Your answer must be every line of the data that contains "black".

» INFORMATION SUPPLIED
________

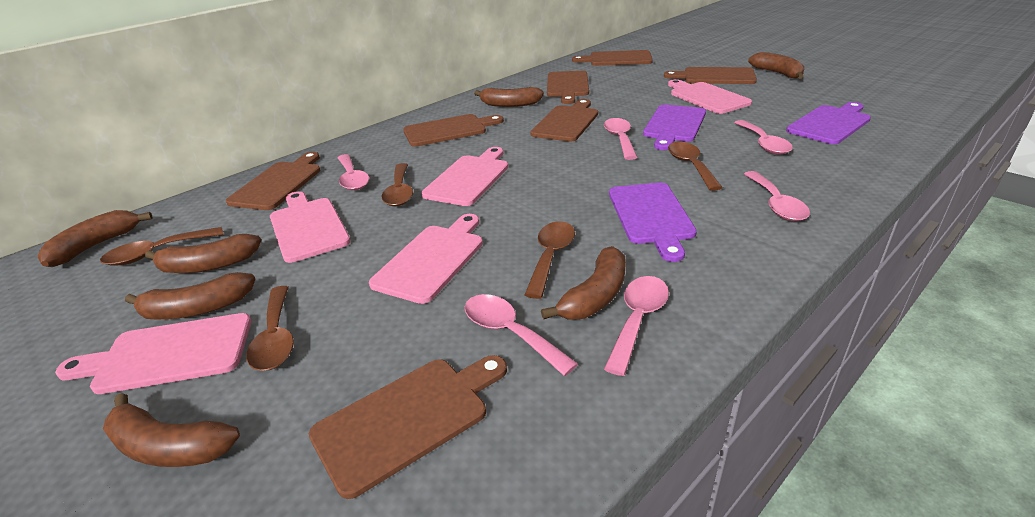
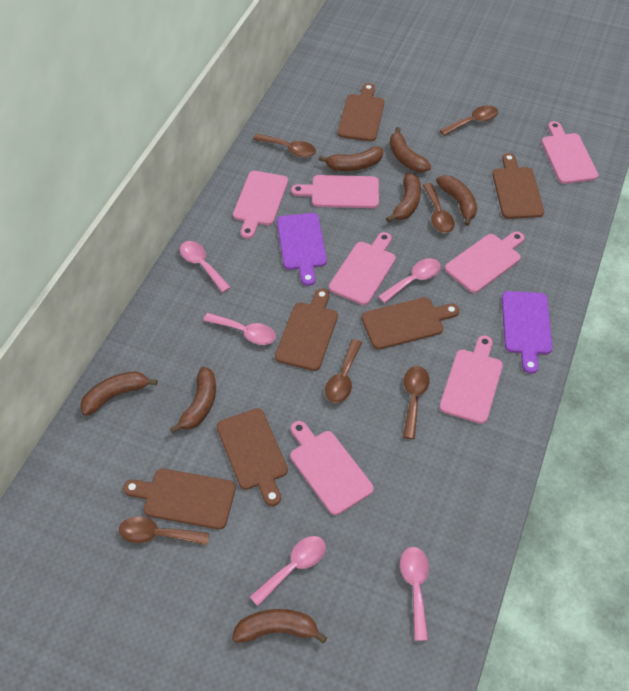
brown cutting board: 7 -> 6
brown spoon: 5 -> 6
pink cutting board: 5 -> 7
pink spoon: 6 -> 5
purple cutting board: 3 -> 2

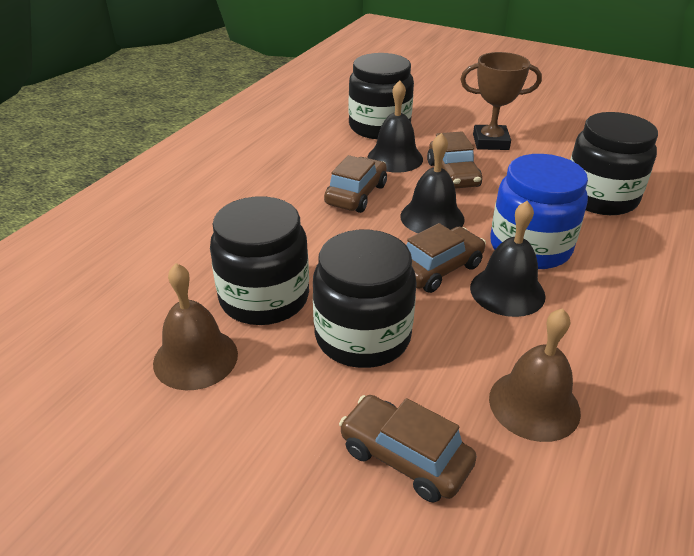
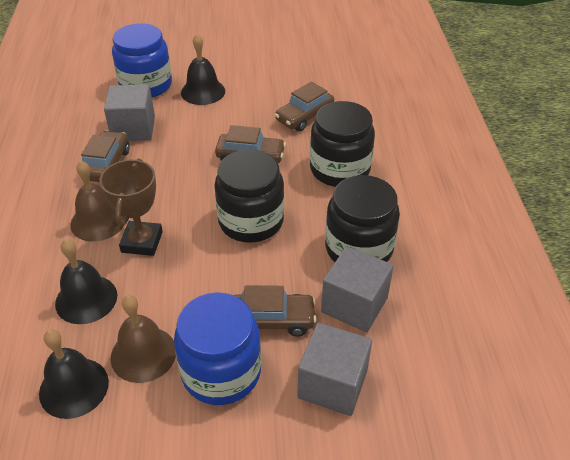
black jar: 4 -> 3
blue jar: 1 -> 2
grey cube: 0 -> 3

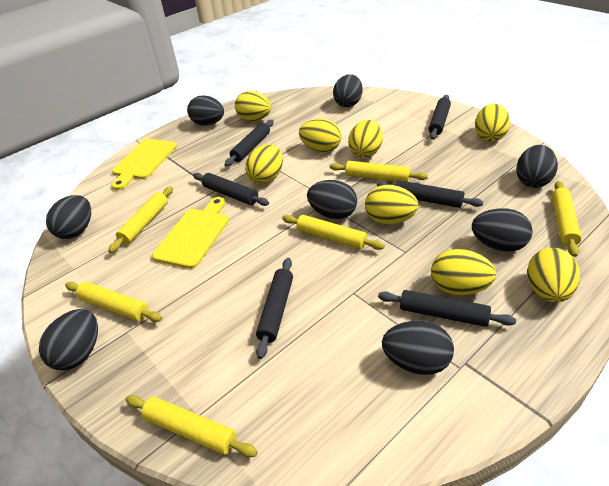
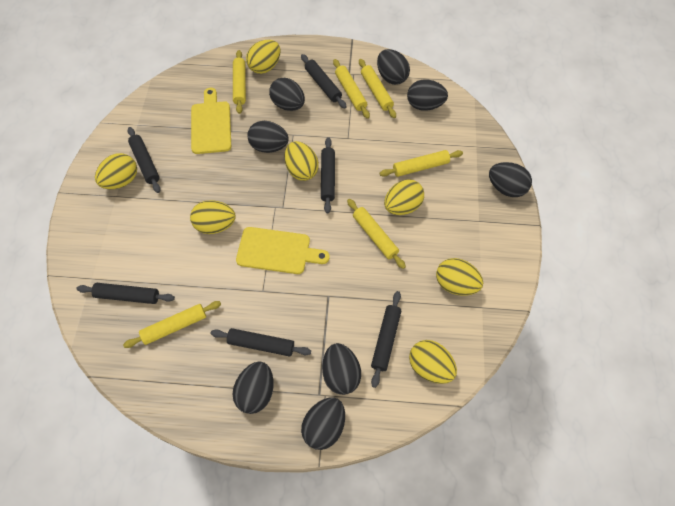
yellow egg: 8 -> 7

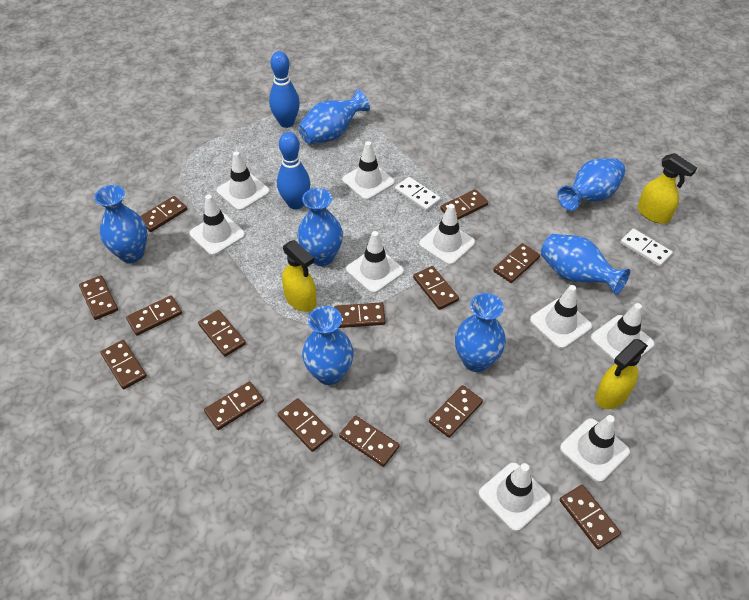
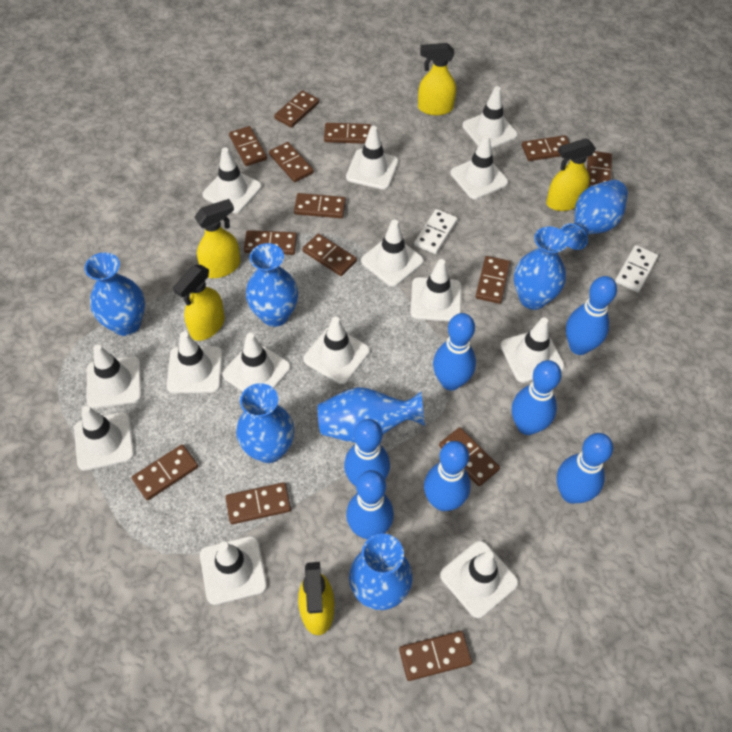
blue bowling pin: 2 -> 7
white traffic cone: 9 -> 14
yellow spray bottle: 3 -> 5

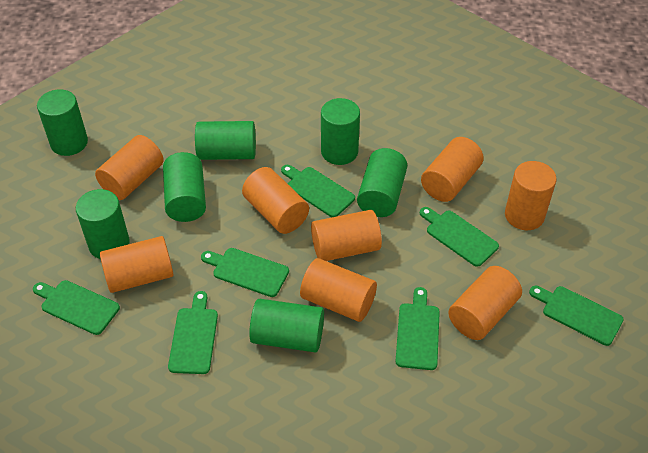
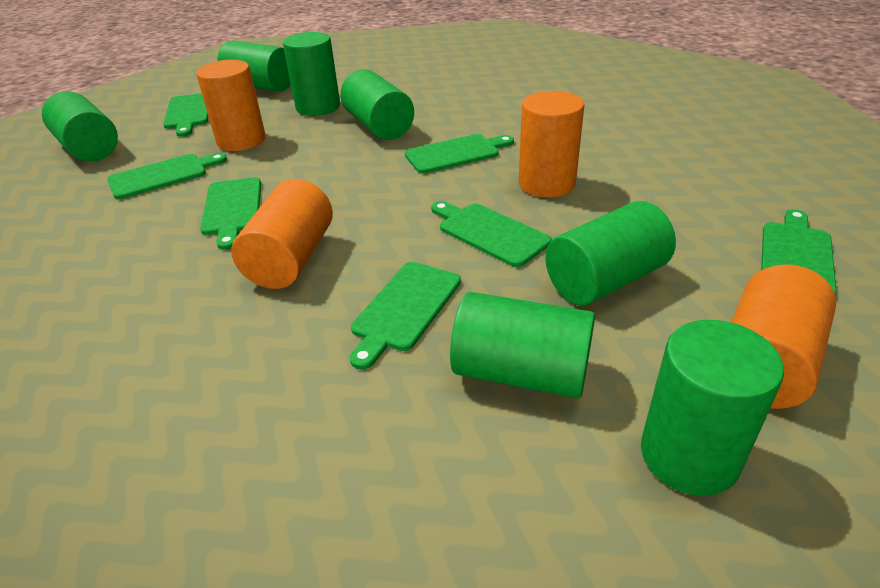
orange cylinder: 8 -> 4

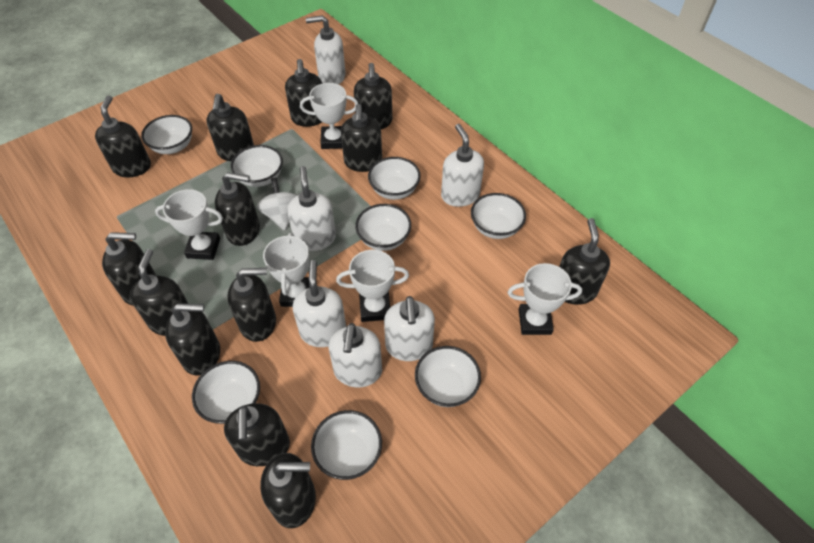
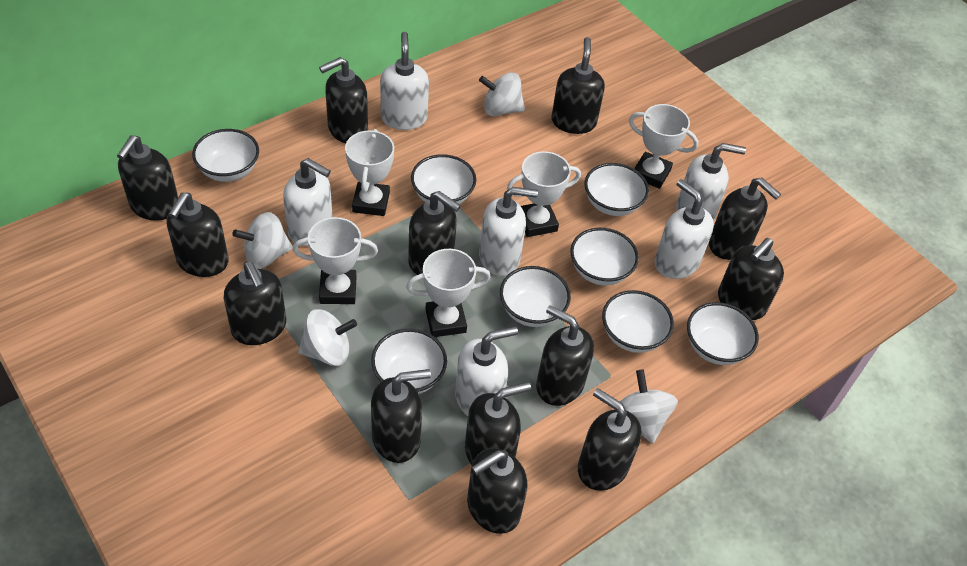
white spinning top: 1 -> 4

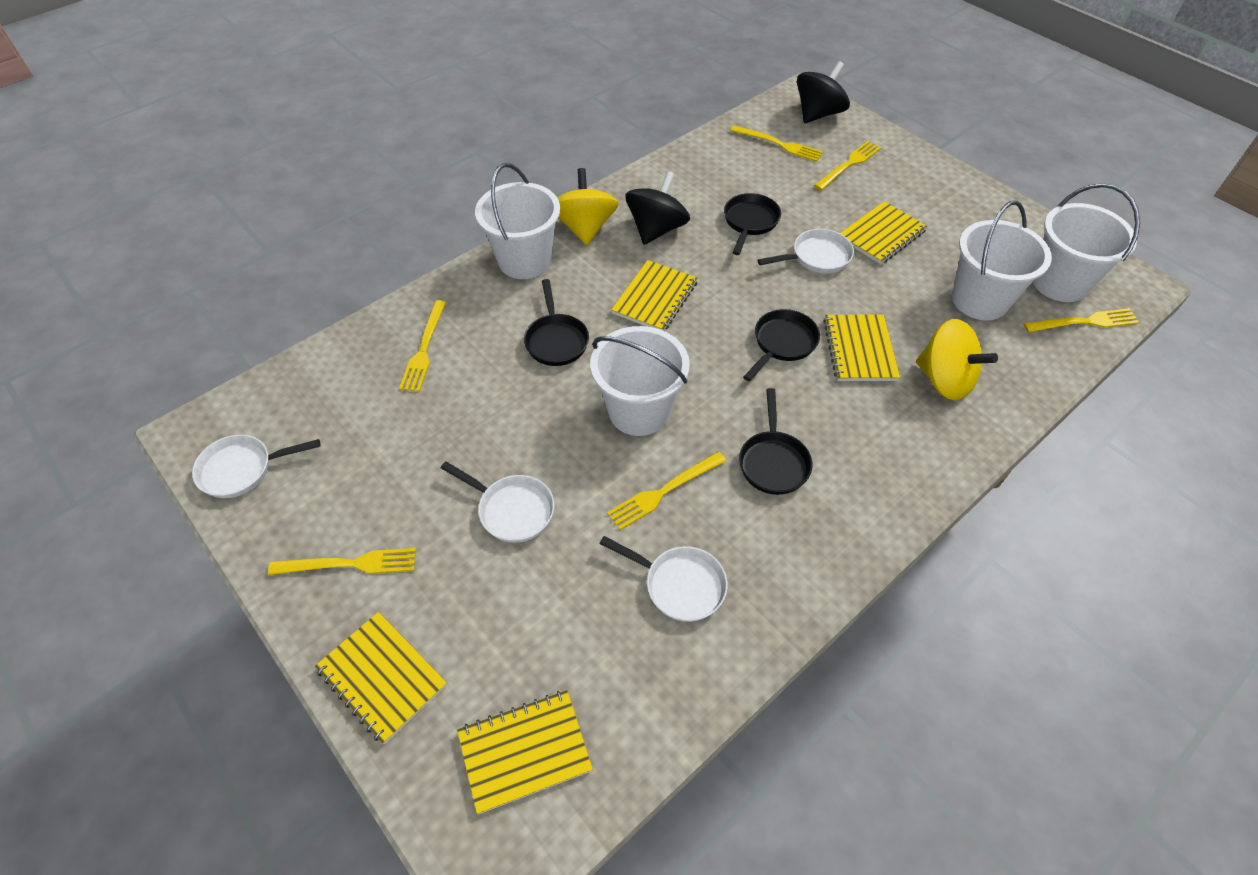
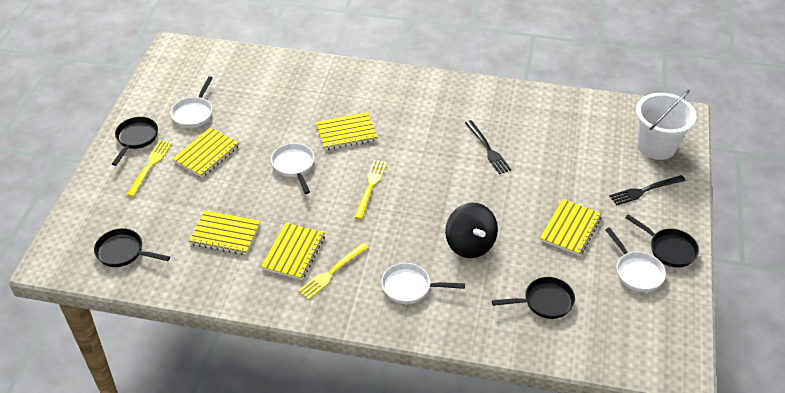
black fork: 0 -> 2
black spinning top: 2 -> 1
white bucket: 4 -> 1
yellow fork: 6 -> 3
yellow spinning top: 2 -> 0

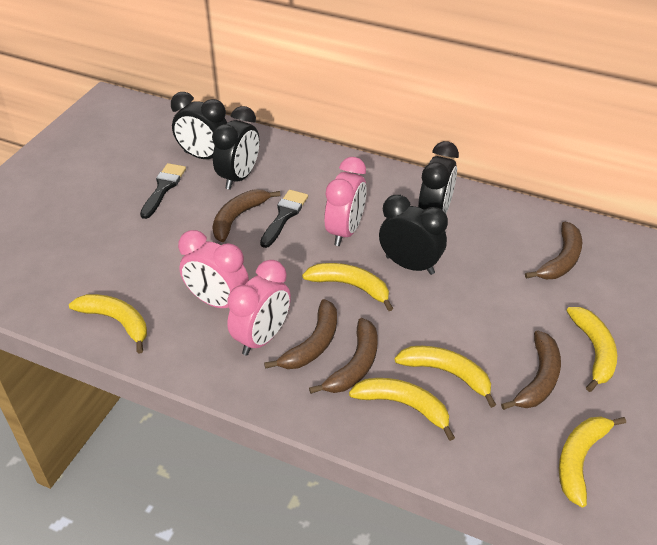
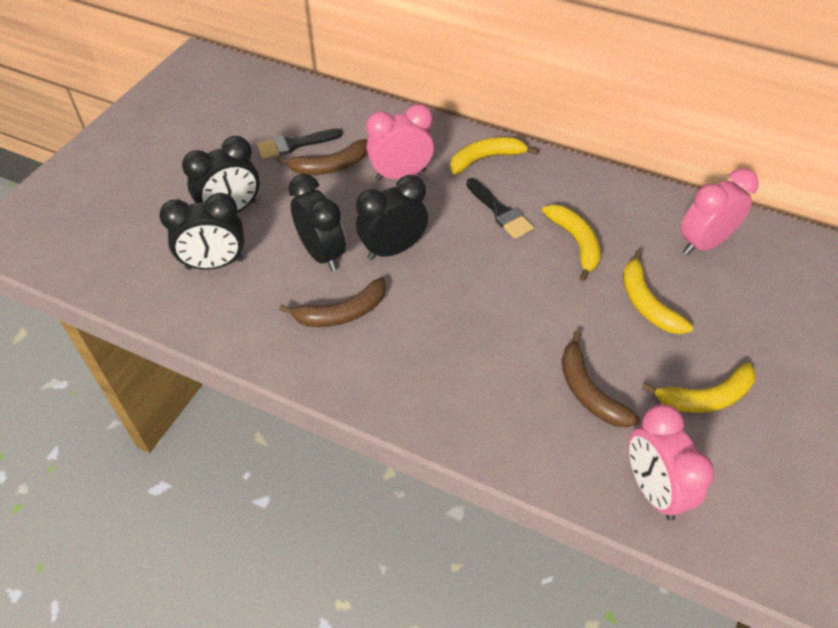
brown banana: 5 -> 3
yellow banana: 6 -> 4

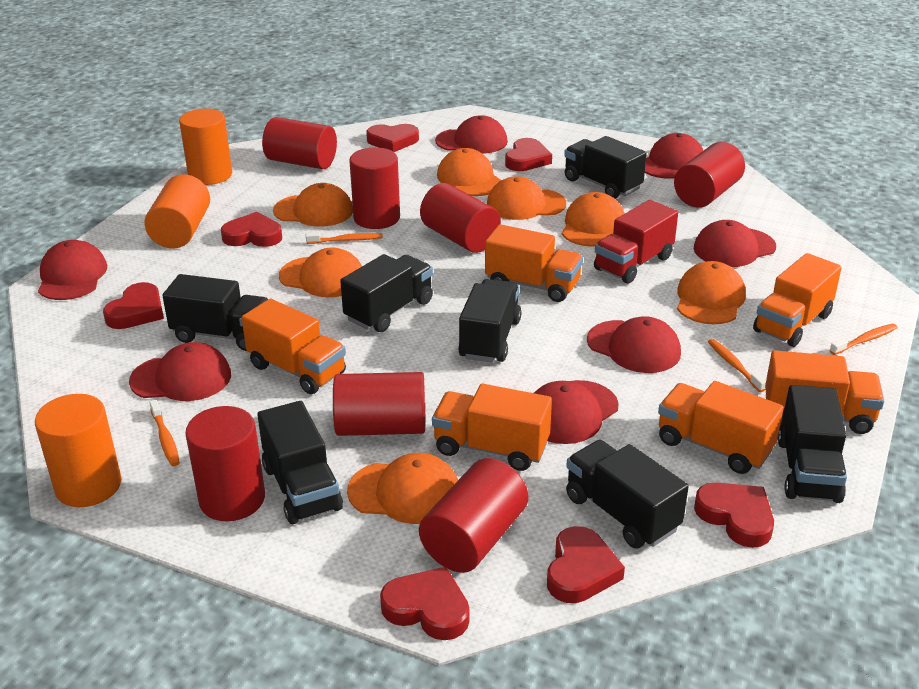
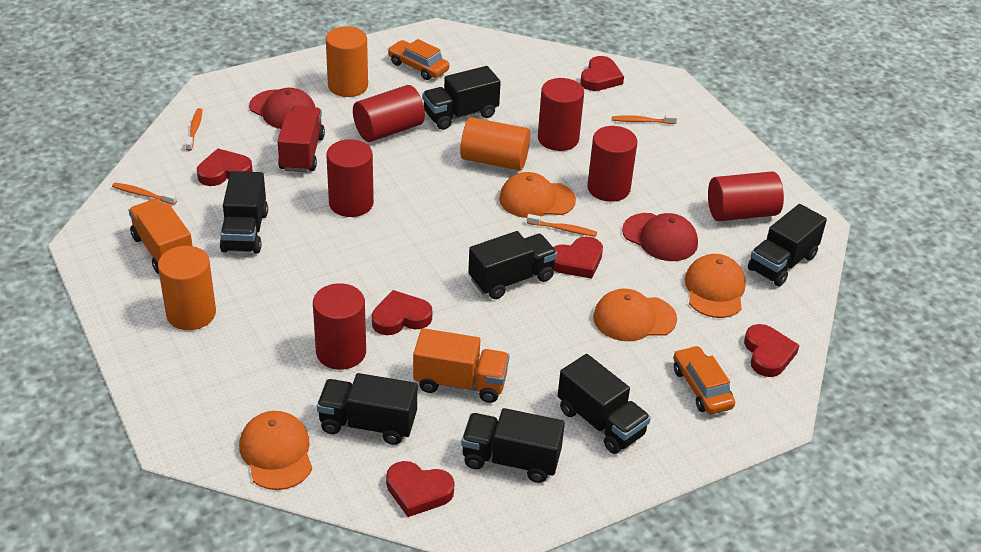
orange cap: 7 -> 4
orange car: 0 -> 2
orange truck: 6 -> 2
red cap: 7 -> 2
red cylinder: 7 -> 6
red heart: 7 -> 6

________

» FINISHED EXERCISE
black jar: 4 -> 3
black fork: 0 -> 2
black spinning top: 2 -> 1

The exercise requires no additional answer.